Using the listing below, set down each line from the line containing "camera: 75 degrees right, 10 degrees up" through the line containing "camera: 25 degrees left, 0 degrees up", both ends included, exactly and with nothing added.

### THE DATA
···
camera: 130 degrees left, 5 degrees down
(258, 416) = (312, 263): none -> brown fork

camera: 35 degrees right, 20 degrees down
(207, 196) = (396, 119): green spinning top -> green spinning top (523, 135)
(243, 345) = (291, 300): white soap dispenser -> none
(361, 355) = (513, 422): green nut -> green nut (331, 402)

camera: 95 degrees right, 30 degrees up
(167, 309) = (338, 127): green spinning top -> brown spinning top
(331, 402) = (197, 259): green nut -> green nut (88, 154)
···
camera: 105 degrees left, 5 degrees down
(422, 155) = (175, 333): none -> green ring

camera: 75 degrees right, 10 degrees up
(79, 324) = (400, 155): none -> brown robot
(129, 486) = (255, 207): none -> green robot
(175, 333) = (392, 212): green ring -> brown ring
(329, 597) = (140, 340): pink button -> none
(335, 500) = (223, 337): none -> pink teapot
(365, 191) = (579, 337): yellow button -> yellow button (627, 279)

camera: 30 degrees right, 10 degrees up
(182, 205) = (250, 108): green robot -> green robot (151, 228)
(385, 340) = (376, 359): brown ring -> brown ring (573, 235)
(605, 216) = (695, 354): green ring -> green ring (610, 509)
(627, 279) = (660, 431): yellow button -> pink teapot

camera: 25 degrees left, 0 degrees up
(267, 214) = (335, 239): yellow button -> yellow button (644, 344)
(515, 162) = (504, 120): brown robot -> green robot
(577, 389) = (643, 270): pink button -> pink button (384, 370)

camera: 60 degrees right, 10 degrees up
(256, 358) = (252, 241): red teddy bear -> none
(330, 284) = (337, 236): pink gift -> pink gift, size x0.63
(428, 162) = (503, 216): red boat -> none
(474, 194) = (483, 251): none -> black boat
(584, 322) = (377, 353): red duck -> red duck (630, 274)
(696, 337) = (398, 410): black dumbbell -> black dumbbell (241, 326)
···
### OUTPUT FOR THIS TASK
camera: 75 degrees right, 10 degrees up
(79, 324) = (400, 155): none -> brown robot
(129, 486) = (255, 207): none -> green robot
(175, 333) = (392, 212): green ring -> brown ring
(329, 597) = (140, 340): pink button -> none
(335, 500) = (223, 337): none -> pink teapot
(365, 191) = (579, 337): yellow button -> yellow button (627, 279)

camera: 30 degrees right, 10 degrees up
(182, 205) = (250, 108): green robot -> green robot (151, 228)
(385, 340) = (376, 359): brown ring -> brown ring (573, 235)
(605, 216) = (695, 354): green ring -> green ring (610, 509)
(627, 279) = (660, 431): yellow button -> pink teapot

camera: 25 degrees left, 0 degrees up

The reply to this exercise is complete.